■ Provided records:
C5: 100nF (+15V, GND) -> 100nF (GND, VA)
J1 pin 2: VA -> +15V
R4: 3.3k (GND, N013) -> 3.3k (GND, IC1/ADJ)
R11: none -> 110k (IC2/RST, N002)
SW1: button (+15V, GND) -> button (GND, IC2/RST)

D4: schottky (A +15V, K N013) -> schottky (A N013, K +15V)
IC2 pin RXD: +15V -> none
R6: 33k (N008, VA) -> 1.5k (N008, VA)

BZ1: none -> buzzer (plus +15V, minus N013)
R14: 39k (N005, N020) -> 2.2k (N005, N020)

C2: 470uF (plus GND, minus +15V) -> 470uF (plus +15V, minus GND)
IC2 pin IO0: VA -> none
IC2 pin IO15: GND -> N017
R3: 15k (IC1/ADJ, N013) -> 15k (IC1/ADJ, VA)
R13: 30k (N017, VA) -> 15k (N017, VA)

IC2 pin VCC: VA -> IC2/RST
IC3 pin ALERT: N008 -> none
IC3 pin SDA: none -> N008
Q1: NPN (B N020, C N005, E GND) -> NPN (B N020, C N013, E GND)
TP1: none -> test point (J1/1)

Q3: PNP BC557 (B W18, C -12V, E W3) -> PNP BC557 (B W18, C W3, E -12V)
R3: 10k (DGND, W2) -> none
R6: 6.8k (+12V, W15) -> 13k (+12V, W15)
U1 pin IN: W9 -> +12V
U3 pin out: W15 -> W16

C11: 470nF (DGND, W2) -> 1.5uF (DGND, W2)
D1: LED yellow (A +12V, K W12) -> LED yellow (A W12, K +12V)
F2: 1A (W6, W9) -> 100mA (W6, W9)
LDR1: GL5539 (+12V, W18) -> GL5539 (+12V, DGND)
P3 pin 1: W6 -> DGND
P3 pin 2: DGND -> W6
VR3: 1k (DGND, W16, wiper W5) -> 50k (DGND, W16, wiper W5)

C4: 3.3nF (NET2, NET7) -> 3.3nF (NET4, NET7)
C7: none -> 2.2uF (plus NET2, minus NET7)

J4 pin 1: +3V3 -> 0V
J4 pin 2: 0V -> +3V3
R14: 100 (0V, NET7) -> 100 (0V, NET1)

■ Activity:
Return exactly, and only, the lines above starting at the line that contains "D4: schottky (A" and ending at the line that contains "C2: 470uF (plus".

■ Written solution:
D4: schottky (A +15V, K N013) -> schottky (A N013, K +15V)
IC2 pin RXD: +15V -> none
R6: 33k (N008, VA) -> 1.5k (N008, VA)

BZ1: none -> buzzer (plus +15V, minus N013)
R14: 39k (N005, N020) -> 2.2k (N005, N020)

C2: 470uF (plus GND, minus +15V) -> 470uF (plus +15V, minus GND)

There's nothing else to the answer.